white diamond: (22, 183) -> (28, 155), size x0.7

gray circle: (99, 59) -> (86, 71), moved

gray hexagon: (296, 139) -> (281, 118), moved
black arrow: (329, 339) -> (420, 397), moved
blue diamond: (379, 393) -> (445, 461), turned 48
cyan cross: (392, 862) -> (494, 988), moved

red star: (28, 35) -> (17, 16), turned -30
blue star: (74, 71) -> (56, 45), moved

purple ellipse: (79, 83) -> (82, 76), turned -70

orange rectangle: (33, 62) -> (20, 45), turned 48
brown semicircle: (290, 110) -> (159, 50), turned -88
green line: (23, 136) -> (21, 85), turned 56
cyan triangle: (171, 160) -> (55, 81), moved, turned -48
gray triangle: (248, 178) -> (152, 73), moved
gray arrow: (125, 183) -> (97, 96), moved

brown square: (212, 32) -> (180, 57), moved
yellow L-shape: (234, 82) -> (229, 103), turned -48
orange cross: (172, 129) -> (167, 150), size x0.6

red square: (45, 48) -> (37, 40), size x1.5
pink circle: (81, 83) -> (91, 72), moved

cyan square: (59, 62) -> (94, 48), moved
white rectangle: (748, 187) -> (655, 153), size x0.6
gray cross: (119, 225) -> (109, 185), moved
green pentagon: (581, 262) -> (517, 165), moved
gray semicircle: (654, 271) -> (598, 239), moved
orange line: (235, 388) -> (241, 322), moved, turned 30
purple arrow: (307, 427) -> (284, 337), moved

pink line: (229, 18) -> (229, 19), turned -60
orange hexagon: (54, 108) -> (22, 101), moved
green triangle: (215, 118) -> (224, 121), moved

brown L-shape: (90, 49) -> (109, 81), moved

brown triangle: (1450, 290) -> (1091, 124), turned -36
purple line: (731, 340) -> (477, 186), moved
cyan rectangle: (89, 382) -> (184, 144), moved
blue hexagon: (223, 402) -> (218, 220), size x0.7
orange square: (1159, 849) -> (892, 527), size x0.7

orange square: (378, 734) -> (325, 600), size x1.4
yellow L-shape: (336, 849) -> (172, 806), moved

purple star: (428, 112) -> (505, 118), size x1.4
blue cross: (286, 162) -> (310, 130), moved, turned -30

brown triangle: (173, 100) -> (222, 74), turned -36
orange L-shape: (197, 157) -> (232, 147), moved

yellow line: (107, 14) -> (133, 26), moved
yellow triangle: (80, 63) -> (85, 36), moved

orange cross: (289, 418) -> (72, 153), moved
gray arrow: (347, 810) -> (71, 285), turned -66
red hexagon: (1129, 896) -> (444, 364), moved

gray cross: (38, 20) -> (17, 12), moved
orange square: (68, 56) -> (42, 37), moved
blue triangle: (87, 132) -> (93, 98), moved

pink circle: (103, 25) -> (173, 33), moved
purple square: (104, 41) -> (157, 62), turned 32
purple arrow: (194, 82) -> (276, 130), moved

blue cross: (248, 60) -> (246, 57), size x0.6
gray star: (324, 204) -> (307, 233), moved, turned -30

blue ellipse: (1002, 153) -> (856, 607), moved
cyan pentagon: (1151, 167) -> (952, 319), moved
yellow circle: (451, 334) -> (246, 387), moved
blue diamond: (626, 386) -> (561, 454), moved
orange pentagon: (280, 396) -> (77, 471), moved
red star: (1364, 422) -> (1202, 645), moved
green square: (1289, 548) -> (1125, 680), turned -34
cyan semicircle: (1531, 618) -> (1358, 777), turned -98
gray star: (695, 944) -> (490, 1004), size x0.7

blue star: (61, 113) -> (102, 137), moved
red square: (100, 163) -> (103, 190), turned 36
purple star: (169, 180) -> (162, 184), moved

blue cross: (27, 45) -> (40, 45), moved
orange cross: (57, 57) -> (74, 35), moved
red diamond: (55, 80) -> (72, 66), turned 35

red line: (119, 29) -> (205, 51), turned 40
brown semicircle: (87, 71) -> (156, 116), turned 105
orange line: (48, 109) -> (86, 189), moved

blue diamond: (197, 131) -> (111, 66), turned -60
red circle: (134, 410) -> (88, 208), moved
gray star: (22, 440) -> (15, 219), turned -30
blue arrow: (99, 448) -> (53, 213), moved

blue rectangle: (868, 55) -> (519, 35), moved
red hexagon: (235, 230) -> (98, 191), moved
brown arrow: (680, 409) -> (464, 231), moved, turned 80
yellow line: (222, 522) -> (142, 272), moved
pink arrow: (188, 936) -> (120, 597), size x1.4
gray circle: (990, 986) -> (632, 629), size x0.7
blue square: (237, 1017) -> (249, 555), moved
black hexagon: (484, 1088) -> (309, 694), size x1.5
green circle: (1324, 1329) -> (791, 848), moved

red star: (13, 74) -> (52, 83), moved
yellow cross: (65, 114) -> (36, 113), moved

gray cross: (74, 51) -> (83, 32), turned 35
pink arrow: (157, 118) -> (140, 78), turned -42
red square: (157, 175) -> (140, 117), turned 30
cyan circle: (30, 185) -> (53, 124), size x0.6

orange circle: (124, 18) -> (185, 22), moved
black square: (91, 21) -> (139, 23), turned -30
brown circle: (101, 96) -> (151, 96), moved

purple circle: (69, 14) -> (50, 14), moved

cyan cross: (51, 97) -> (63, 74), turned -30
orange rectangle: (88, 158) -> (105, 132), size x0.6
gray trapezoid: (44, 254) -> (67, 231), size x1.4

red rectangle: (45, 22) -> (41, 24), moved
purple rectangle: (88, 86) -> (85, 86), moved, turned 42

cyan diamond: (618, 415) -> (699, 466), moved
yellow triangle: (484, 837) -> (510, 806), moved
_ _ _
→ Prompt: Would you output the lines from the one that contains "red square: (157, 175)" to the end of the data, both ends included, exactly as they appear?

→ Solved exercise:
red square: (157, 175) -> (140, 117), turned 30
cyan circle: (30, 185) -> (53, 124), size x0.6

orange circle: (124, 18) -> (185, 22), moved
black square: (91, 21) -> (139, 23), turned -30
brown circle: (101, 96) -> (151, 96), moved

purple circle: (69, 14) -> (50, 14), moved

cyan cross: (51, 97) -> (63, 74), turned -30
orange rectangle: (88, 158) -> (105, 132), size x0.6
gray trapezoid: (44, 254) -> (67, 231), size x1.4

red rectangle: (45, 22) -> (41, 24), moved
purple rectangle: (88, 86) -> (85, 86), moved, turned 42

cyan diamond: (618, 415) -> (699, 466), moved
yellow triangle: (484, 837) -> (510, 806), moved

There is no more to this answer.